> **WORK REQUIRED**
Your copy should match the records below word for word and contain no pictures.

> **DATA FOR REVIEW**
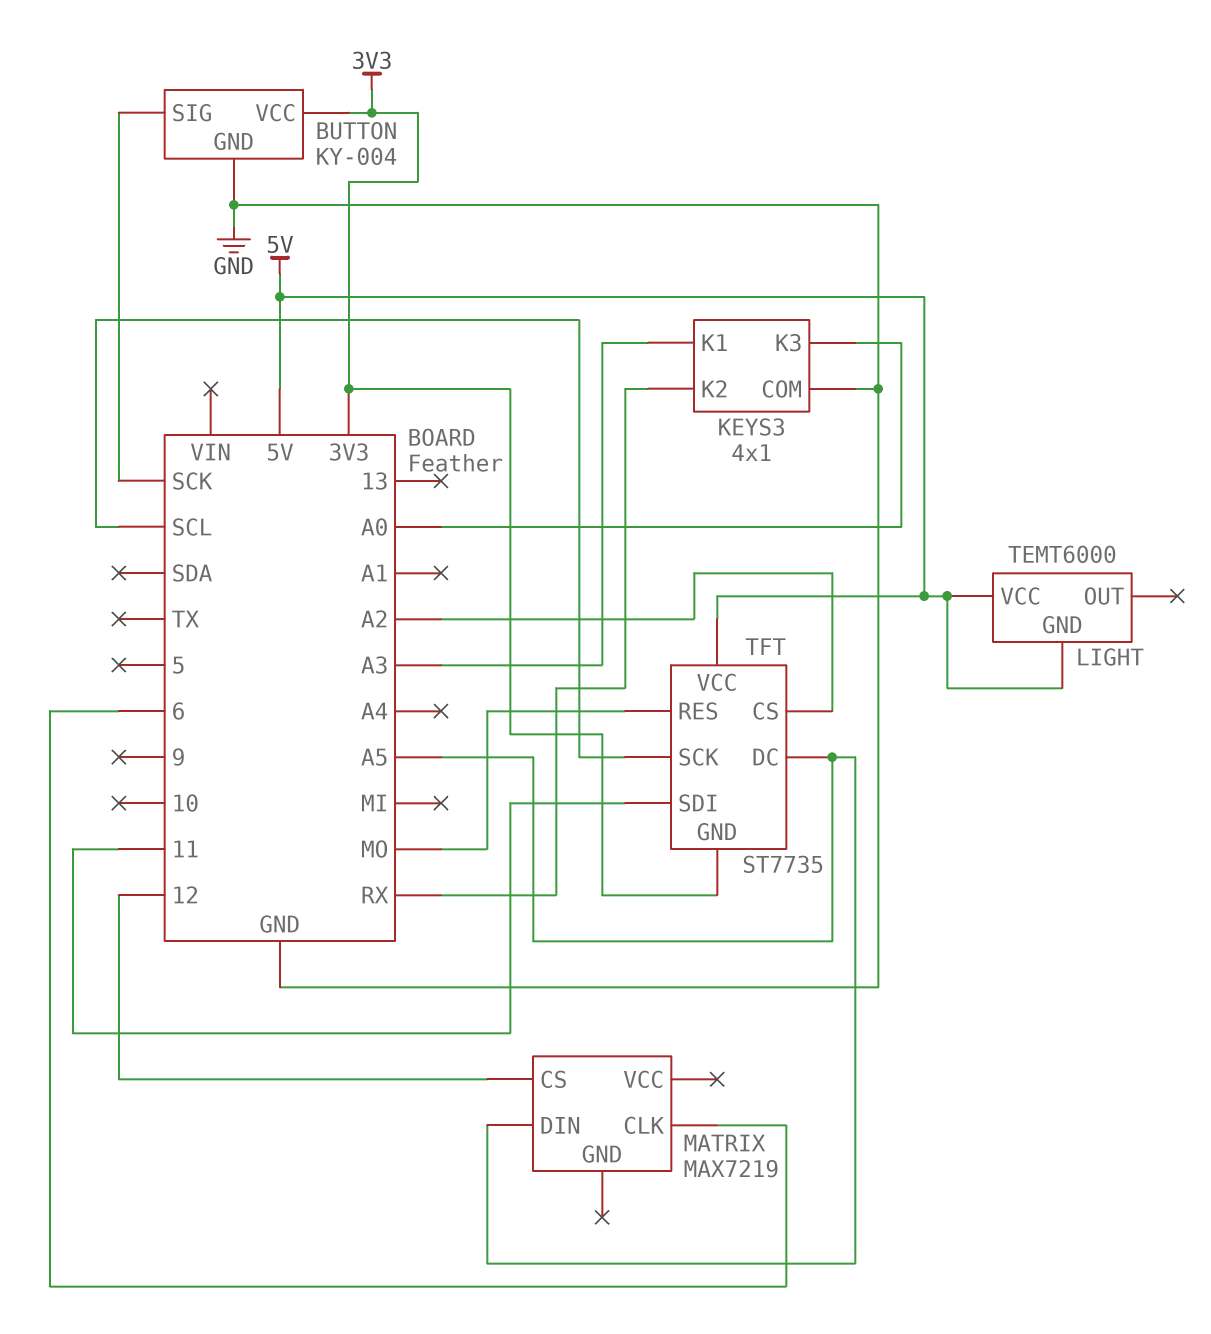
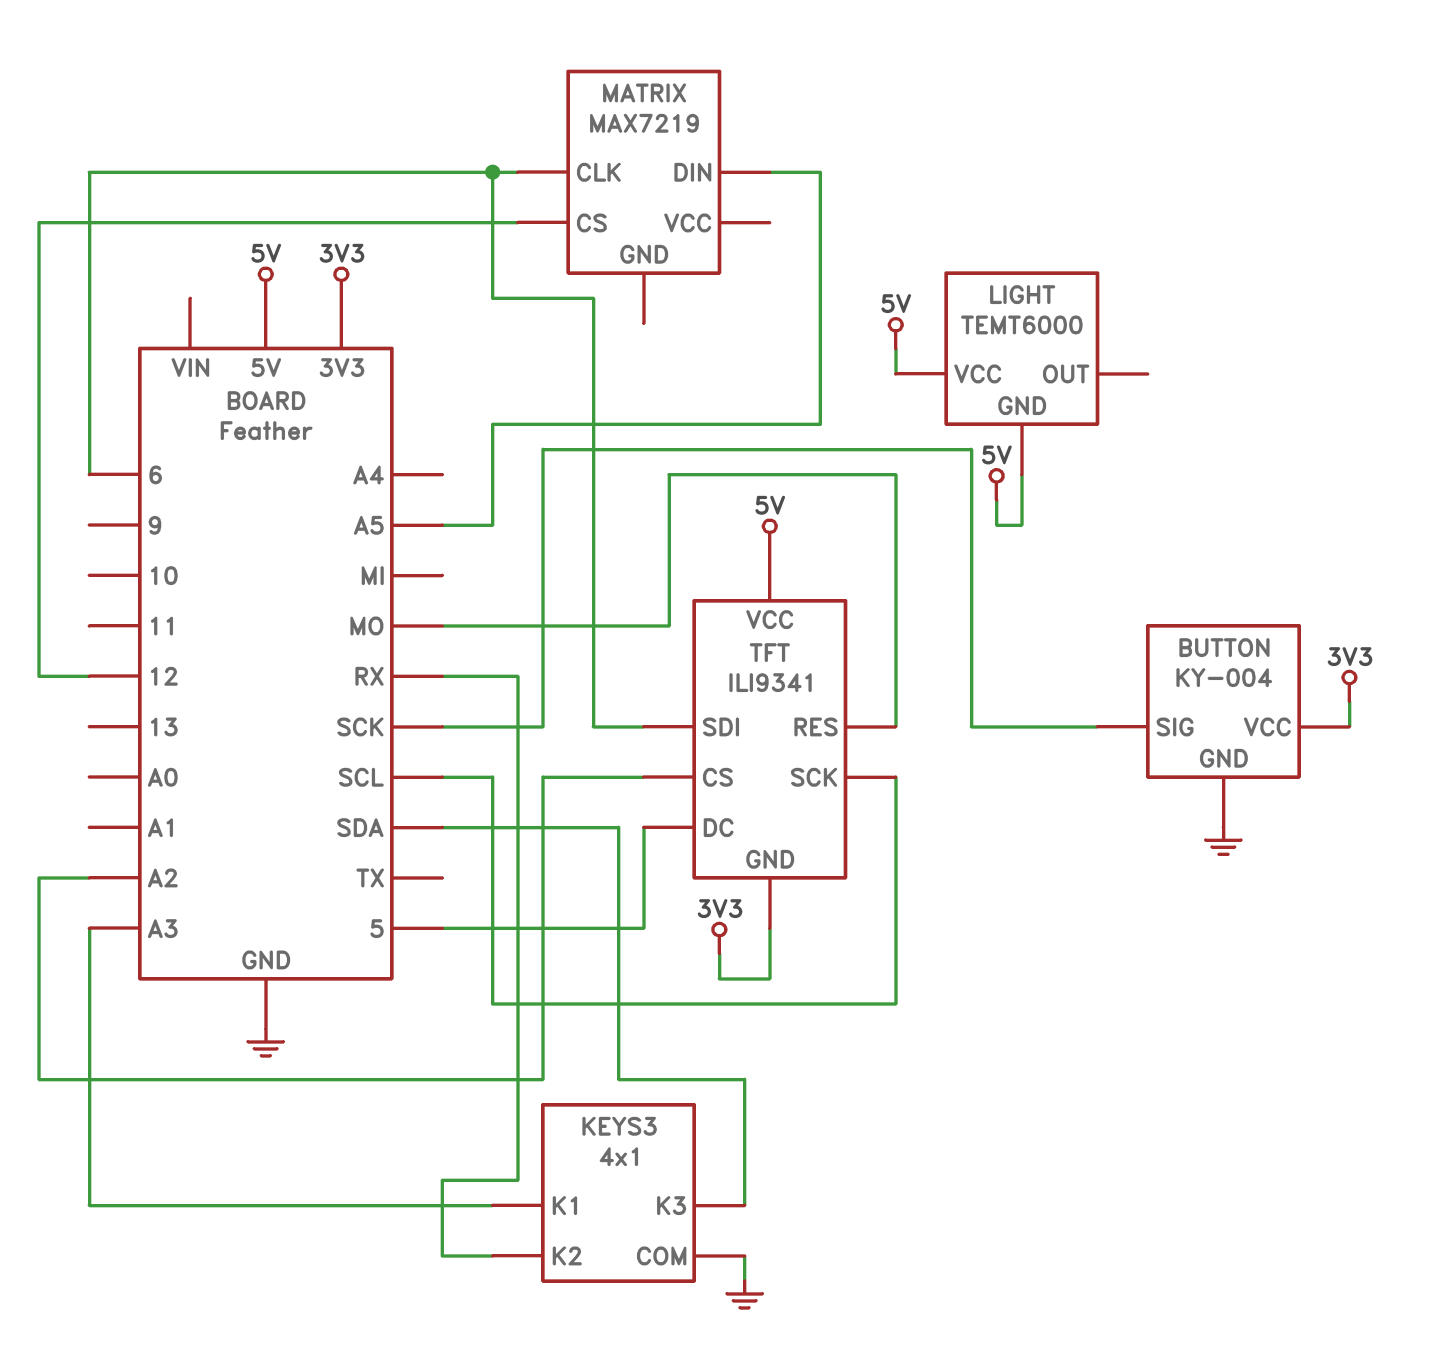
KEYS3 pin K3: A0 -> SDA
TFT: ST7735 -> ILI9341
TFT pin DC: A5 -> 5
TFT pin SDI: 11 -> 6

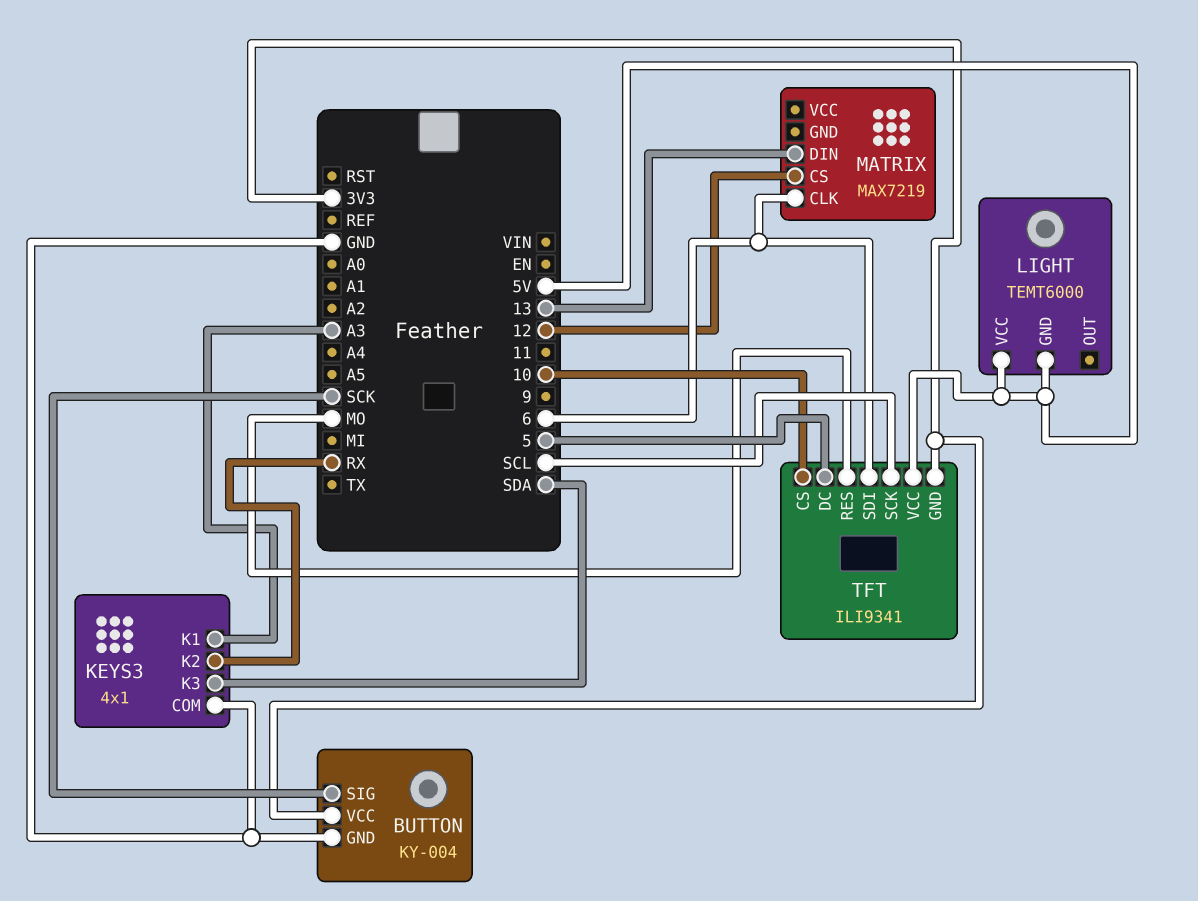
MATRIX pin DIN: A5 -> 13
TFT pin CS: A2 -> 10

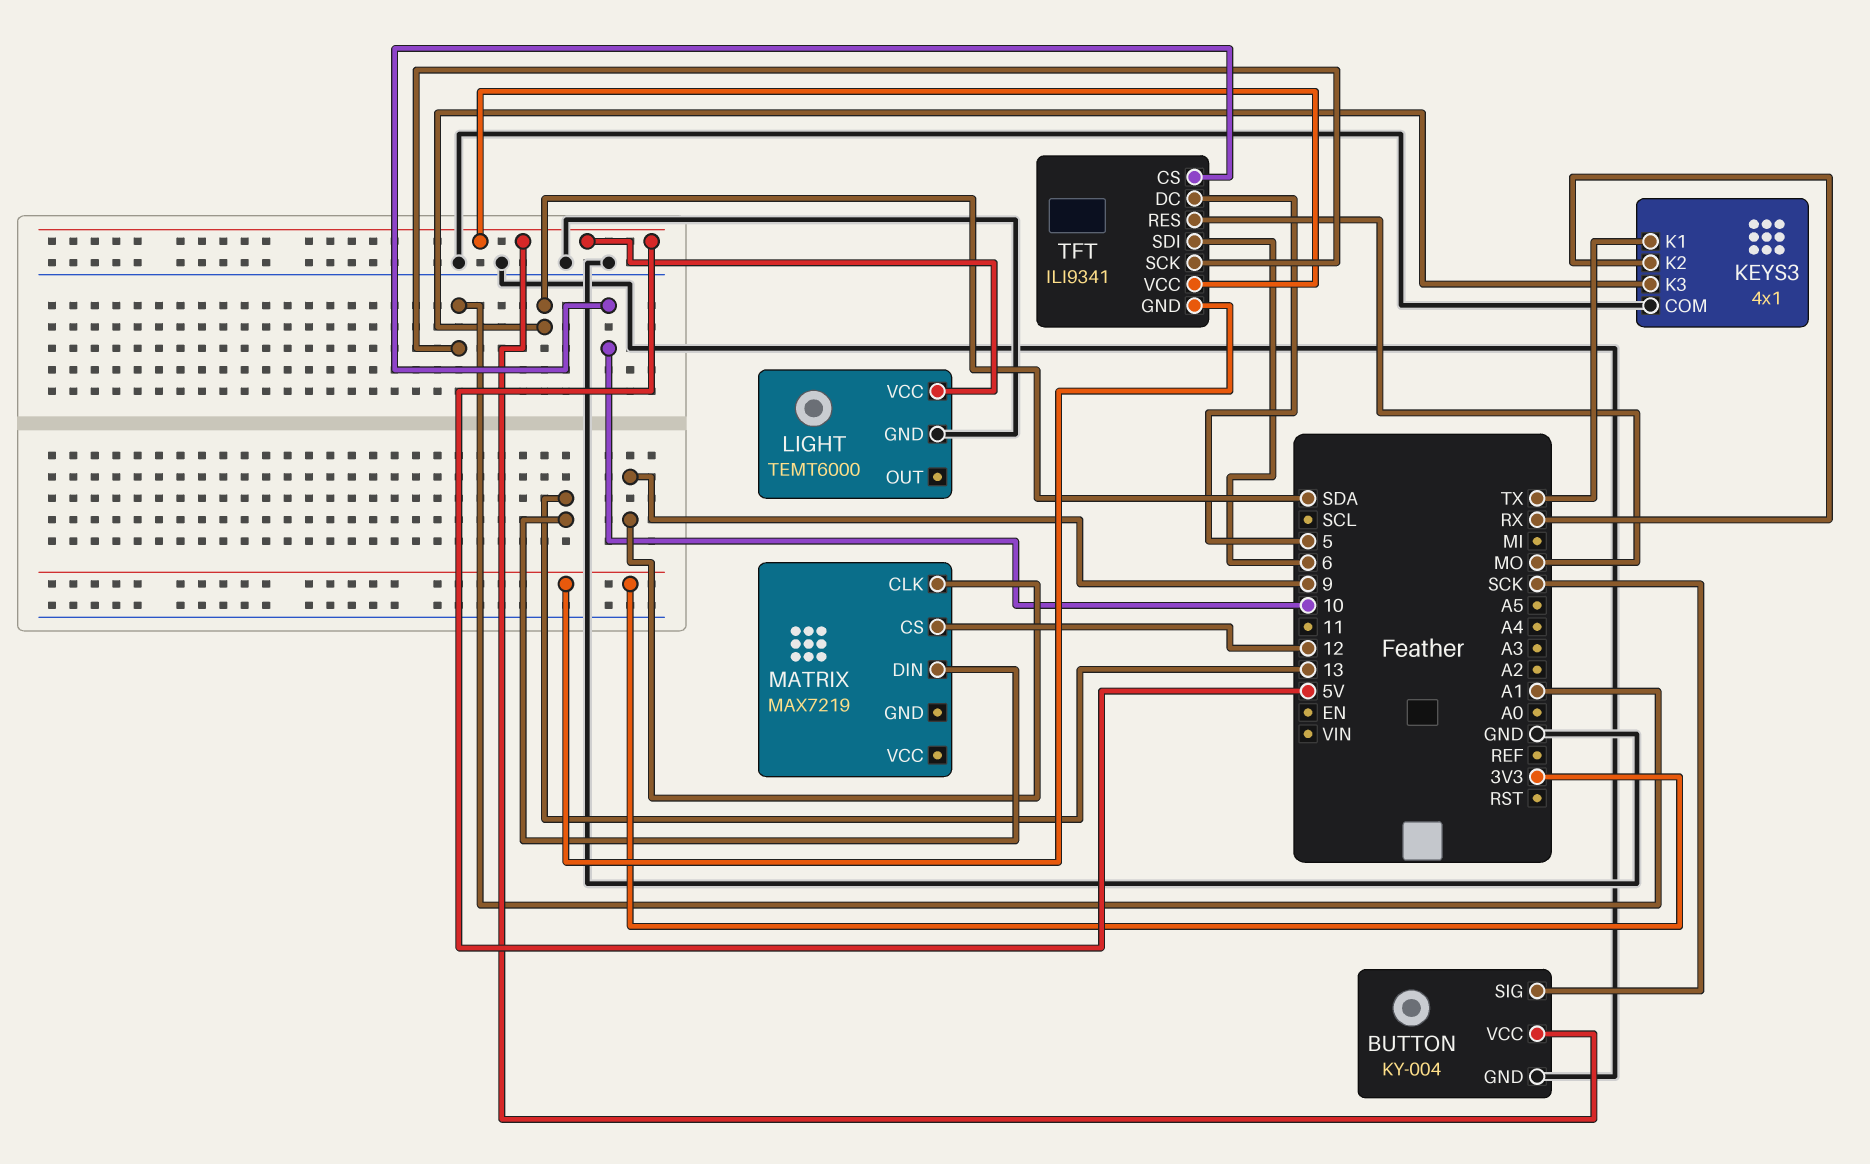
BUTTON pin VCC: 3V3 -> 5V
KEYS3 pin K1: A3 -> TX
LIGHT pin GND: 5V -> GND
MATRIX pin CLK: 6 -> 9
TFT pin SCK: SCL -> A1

> **YOUR SOLUTION**
KEYS3 pin K3: A0 -> SDA
TFT: ST7735 -> ILI9341
TFT pin DC: A5 -> 5
TFT pin SDI: 11 -> 6

MATRIX pin DIN: A5 -> 13
TFT pin CS: A2 -> 10

BUTTON pin VCC: 3V3 -> 5V
KEYS3 pin K1: A3 -> TX
LIGHT pin GND: 5V -> GND
MATRIX pin CLK: 6 -> 9
TFT pin SCK: SCL -> A1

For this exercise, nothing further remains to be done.